Colored object listings
--

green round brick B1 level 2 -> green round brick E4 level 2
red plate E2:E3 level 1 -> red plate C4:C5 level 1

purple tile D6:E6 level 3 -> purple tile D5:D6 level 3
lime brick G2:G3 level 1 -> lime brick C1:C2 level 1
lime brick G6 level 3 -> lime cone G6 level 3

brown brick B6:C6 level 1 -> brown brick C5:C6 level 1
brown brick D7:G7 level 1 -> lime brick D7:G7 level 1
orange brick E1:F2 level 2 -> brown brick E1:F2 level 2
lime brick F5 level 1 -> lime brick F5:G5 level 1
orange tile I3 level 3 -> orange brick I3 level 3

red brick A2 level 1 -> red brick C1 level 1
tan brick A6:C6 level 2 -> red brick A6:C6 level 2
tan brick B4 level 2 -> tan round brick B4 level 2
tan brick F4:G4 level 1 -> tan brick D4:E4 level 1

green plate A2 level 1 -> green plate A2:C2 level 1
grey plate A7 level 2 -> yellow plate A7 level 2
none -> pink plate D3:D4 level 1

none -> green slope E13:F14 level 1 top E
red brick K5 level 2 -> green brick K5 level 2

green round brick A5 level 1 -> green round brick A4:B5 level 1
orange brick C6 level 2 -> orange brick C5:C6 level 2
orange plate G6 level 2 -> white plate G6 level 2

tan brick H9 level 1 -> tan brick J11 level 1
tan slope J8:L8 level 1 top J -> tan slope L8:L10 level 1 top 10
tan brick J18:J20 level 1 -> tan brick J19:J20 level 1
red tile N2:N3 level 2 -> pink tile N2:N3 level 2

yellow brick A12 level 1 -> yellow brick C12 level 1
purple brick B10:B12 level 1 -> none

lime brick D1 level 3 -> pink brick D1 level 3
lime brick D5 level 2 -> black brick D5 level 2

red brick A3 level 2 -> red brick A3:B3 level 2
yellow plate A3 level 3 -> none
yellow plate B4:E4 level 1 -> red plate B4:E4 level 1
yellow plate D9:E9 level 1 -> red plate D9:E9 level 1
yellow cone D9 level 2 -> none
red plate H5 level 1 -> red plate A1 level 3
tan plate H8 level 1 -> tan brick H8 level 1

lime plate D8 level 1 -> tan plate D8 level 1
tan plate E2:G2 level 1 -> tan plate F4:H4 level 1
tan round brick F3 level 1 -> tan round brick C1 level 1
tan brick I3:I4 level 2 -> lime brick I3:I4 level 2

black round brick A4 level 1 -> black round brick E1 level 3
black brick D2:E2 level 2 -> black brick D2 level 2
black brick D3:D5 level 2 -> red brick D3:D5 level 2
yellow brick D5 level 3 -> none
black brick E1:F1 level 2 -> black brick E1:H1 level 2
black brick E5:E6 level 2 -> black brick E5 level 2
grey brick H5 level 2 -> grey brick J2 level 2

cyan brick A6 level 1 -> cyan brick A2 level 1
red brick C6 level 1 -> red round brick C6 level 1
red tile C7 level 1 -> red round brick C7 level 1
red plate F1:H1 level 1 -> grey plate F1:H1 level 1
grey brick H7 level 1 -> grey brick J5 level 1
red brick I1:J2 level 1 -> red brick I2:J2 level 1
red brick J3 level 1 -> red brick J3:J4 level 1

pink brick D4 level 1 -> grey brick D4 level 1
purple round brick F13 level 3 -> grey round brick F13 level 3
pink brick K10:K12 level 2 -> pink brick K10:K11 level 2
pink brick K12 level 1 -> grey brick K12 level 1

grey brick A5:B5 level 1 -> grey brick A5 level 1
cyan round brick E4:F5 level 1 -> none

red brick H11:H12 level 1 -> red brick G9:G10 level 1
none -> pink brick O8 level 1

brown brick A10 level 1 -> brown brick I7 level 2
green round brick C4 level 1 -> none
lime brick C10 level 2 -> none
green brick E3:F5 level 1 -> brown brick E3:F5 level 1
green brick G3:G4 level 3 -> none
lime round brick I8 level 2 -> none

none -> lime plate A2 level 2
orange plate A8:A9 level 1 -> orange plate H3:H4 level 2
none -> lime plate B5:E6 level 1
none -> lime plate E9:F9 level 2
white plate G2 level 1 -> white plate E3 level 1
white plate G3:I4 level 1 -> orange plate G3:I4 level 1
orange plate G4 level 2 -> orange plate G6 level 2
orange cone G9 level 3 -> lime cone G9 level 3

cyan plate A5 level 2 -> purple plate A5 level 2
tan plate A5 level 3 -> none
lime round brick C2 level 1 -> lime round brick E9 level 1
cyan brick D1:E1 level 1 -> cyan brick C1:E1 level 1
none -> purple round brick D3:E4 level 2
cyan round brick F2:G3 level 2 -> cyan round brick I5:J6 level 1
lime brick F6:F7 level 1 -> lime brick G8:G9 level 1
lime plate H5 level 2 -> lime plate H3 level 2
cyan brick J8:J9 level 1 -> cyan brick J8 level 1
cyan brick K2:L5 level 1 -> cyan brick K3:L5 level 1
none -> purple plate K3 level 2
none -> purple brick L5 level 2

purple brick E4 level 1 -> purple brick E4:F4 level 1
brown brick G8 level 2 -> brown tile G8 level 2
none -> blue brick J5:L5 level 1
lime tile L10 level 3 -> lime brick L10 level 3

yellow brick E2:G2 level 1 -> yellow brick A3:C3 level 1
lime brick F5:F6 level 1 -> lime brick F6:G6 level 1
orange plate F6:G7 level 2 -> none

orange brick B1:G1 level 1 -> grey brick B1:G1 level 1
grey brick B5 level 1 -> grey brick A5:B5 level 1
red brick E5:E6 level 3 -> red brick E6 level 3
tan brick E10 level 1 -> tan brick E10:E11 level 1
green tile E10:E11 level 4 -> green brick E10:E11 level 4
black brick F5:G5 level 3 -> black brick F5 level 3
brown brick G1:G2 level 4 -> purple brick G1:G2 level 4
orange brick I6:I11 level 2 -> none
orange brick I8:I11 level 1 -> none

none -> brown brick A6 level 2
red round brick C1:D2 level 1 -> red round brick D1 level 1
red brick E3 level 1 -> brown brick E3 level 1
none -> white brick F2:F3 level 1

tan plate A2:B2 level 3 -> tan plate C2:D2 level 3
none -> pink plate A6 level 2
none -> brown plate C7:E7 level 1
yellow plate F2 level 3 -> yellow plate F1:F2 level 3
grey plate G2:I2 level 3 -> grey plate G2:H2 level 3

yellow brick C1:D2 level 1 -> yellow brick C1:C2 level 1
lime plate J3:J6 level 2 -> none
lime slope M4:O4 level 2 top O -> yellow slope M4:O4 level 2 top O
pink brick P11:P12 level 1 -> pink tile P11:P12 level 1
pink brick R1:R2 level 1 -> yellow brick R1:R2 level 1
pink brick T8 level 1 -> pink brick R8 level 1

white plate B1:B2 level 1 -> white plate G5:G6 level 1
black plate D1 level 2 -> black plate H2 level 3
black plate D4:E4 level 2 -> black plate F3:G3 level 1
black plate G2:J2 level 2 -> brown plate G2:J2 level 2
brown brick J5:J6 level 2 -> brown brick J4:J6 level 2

--

Retype exactly the lines above, from the one with "orange brick I8:I11 level 1 -> none" through the one with "lime slope M4:O4", inclusive.

(Completed task)
orange brick I8:I11 level 1 -> none

none -> brown brick A6 level 2
red round brick C1:D2 level 1 -> red round brick D1 level 1
red brick E3 level 1 -> brown brick E3 level 1
none -> white brick F2:F3 level 1

tan plate A2:B2 level 3 -> tan plate C2:D2 level 3
none -> pink plate A6 level 2
none -> brown plate C7:E7 level 1
yellow plate F2 level 3 -> yellow plate F1:F2 level 3
grey plate G2:I2 level 3 -> grey plate G2:H2 level 3

yellow brick C1:D2 level 1 -> yellow brick C1:C2 level 1
lime plate J3:J6 level 2 -> none
lime slope M4:O4 level 2 top O -> yellow slope M4:O4 level 2 top O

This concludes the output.